Work task ▸ Set down exactly the lines in the records below that run from the line with "holiday6: [408,82,438,106] ->" to the line with "design.rs: [755,407,924,550] ->", inclusive, and nothing more.

Data records ▸
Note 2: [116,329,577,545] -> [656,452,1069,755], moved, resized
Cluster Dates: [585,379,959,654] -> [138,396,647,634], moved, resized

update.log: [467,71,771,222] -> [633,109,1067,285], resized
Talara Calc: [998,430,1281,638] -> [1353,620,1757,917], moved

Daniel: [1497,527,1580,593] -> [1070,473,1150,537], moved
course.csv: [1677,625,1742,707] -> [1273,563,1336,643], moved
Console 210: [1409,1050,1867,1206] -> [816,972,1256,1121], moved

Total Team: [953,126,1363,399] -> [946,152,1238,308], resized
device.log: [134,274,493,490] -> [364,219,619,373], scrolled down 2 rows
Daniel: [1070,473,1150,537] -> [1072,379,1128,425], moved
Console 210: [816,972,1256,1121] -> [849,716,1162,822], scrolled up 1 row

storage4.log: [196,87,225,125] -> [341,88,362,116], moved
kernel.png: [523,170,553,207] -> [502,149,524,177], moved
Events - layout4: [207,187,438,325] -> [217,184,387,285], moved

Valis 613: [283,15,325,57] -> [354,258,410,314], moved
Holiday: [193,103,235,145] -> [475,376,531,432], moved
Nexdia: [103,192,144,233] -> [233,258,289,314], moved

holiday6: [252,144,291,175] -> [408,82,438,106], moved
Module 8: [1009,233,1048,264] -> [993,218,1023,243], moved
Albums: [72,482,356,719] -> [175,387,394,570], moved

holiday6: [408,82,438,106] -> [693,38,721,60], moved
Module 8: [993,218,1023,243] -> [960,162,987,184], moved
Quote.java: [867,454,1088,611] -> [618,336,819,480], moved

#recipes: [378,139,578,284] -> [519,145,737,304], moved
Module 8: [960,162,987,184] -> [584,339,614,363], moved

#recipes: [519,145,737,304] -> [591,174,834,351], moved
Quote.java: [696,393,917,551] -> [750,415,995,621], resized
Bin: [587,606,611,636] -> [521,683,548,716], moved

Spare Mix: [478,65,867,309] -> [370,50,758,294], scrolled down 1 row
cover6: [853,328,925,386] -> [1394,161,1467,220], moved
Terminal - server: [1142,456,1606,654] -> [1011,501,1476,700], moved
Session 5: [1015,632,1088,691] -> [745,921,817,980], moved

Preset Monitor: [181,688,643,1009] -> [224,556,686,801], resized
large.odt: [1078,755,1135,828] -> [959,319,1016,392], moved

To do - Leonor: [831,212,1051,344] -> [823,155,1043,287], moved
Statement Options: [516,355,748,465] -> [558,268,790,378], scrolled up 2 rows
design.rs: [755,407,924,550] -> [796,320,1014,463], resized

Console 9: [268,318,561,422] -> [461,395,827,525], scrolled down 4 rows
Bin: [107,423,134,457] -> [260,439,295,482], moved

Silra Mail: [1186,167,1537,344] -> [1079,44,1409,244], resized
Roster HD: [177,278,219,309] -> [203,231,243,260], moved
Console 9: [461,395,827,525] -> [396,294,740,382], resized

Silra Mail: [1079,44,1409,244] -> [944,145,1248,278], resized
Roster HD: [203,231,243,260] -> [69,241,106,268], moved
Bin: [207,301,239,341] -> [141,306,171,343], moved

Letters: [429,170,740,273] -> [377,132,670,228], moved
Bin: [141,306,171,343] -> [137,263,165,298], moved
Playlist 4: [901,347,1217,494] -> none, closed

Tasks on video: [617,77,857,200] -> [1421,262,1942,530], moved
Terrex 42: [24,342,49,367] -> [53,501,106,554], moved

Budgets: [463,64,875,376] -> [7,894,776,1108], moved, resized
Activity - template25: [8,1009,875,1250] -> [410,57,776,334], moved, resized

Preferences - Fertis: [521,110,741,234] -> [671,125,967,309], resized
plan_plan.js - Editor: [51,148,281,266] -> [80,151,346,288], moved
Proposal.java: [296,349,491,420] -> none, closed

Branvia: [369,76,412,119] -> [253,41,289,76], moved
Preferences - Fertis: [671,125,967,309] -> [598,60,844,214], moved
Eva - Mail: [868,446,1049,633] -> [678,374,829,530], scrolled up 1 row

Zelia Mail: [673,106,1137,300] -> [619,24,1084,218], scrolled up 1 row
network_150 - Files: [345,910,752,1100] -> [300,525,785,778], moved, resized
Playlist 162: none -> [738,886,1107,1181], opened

Result ▸
holiday6: [408,82,438,106] -> [693,38,721,60], moved
Module 8: [993,218,1023,243] -> [960,162,987,184], moved
Quote.java: [867,454,1088,611] -> [618,336,819,480], moved

#recipes: [378,139,578,284] -> [519,145,737,304], moved
Module 8: [960,162,987,184] -> [584,339,614,363], moved

#recipes: [519,145,737,304] -> [591,174,834,351], moved
Quote.java: [696,393,917,551] -> [750,415,995,621], resized
Bin: [587,606,611,636] -> [521,683,548,716], moved

Spare Mix: [478,65,867,309] -> [370,50,758,294], scrolled down 1 row
cover6: [853,328,925,386] -> [1394,161,1467,220], moved
Terminal - server: [1142,456,1606,654] -> [1011,501,1476,700], moved
Session 5: [1015,632,1088,691] -> [745,921,817,980], moved

Preset Monitor: [181,688,643,1009] -> [224,556,686,801], resized
large.odt: [1078,755,1135,828] -> [959,319,1016,392], moved

To do - Leonor: [831,212,1051,344] -> [823,155,1043,287], moved
Statement Options: [516,355,748,465] -> [558,268,790,378], scrolled up 2 rows
design.rs: [755,407,924,550] -> [796,320,1014,463], resized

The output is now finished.